**Listed records**
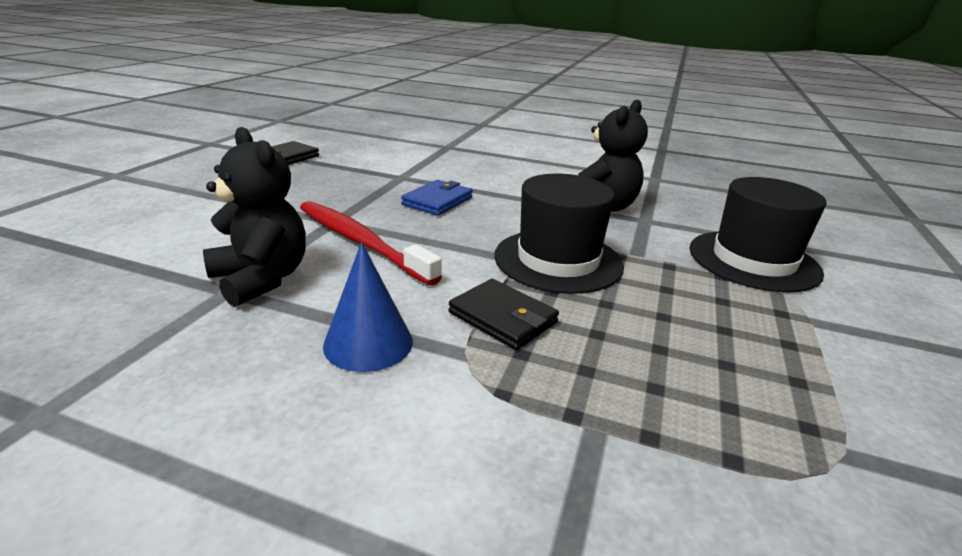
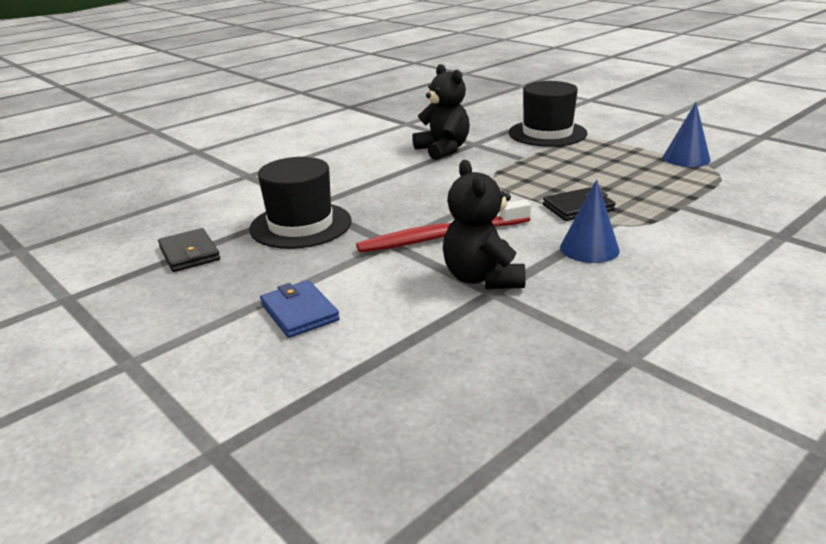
camera: 60 degrees left, 0 degrees up
(261, 279) = (482, 278): black teddy bear -> black teddy bear turned 90 degrees counterclockwise
(437, 201) = (383, 199): blue wallet -> blue wallet (299, 312)
(558, 260) = (515, 179): black hat -> black hat (301, 225)
(843, 414) = (686, 158): none -> blue cone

**To do**
The records above, copied word for word without the pictures, are what should be output.

**Reply**
camera: 60 degrees left, 0 degrees up
(261, 279) = (482, 278): black teddy bear -> black teddy bear turned 90 degrees counterclockwise
(437, 201) = (383, 199): blue wallet -> blue wallet (299, 312)
(558, 260) = (515, 179): black hat -> black hat (301, 225)
(843, 414) = (686, 158): none -> blue cone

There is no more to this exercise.